═══ Data to use ═══

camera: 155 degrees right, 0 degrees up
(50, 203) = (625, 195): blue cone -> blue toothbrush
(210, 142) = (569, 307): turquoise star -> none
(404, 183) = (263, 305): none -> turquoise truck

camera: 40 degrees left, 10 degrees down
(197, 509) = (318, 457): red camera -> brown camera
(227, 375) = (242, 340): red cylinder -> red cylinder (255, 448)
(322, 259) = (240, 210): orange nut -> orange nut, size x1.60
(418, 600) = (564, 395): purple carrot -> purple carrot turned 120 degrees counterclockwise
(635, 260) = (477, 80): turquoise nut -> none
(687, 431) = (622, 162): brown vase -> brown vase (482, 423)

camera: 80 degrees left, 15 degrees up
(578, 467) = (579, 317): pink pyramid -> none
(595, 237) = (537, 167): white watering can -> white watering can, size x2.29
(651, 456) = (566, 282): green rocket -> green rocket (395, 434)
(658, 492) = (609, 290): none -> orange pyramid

═══
═══ Data to use ═══

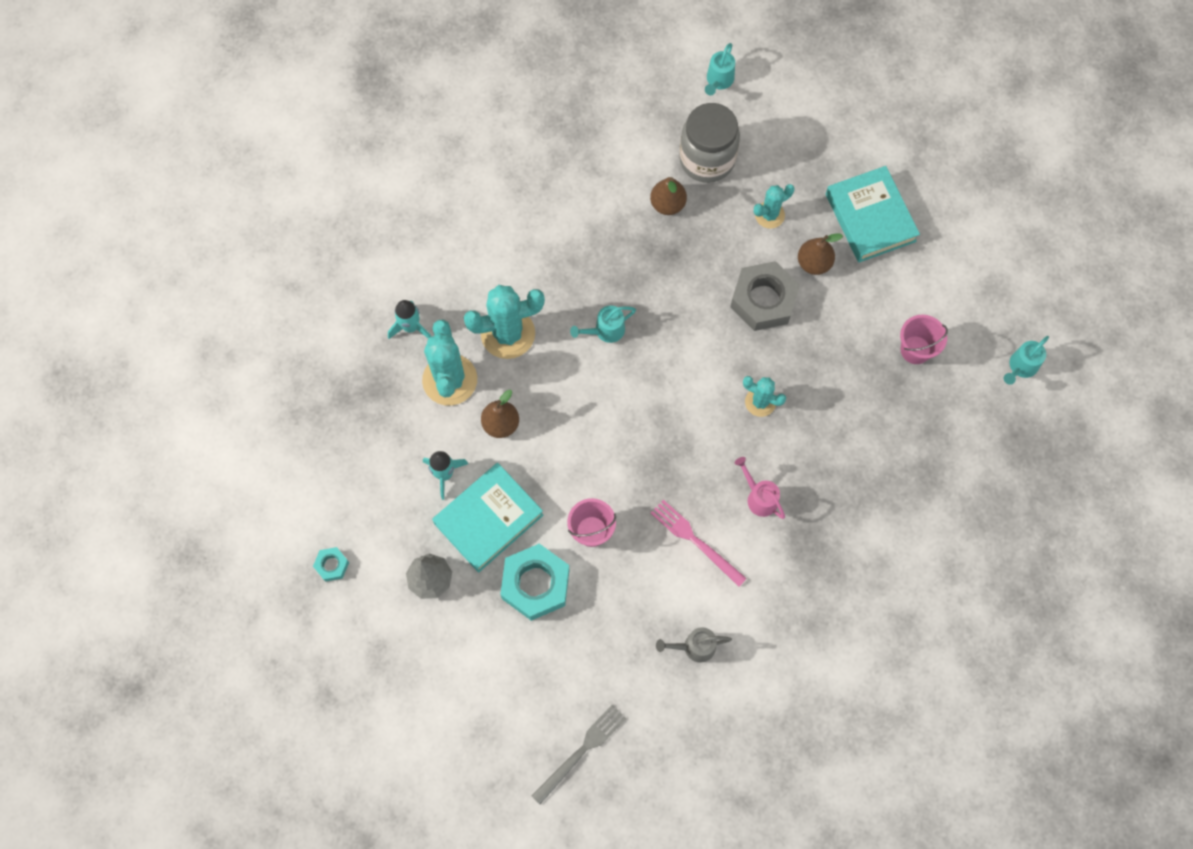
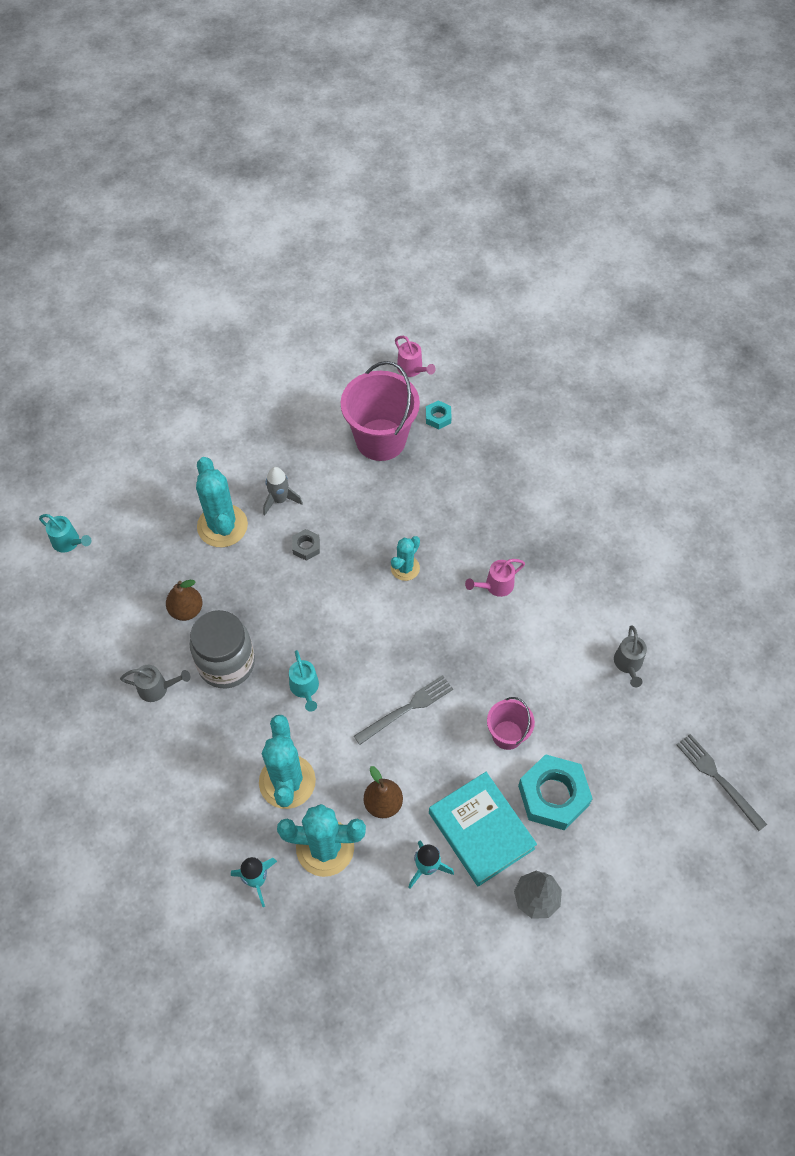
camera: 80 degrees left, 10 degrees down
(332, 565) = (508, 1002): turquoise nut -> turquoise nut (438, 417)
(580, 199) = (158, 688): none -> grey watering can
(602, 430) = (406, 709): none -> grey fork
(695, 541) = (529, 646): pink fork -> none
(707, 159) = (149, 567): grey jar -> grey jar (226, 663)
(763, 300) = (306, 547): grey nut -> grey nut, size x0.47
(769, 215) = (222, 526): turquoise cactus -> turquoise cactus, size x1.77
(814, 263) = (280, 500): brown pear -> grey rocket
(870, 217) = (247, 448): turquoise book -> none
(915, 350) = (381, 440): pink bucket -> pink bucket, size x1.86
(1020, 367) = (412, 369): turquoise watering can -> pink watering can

═══

Work instructions
In the listing above, find the line containing "(332, 565) = (508, 1002): turquoise" and the line containing "(1020, 367) = (412, 369): turquoise", then repeat those two lines and everything between them exactly.

Answer section
(332, 565) = (508, 1002): turquoise nut -> turquoise nut (438, 417)
(580, 199) = (158, 688): none -> grey watering can
(602, 430) = (406, 709): none -> grey fork
(695, 541) = (529, 646): pink fork -> none
(707, 159) = (149, 567): grey jar -> grey jar (226, 663)
(763, 300) = (306, 547): grey nut -> grey nut, size x0.47
(769, 215) = (222, 526): turquoise cactus -> turquoise cactus, size x1.77
(814, 263) = (280, 500): brown pear -> grey rocket
(870, 217) = (247, 448): turquoise book -> none
(915, 350) = (381, 440): pink bucket -> pink bucket, size x1.86
(1020, 367) = (412, 369): turquoise watering can -> pink watering can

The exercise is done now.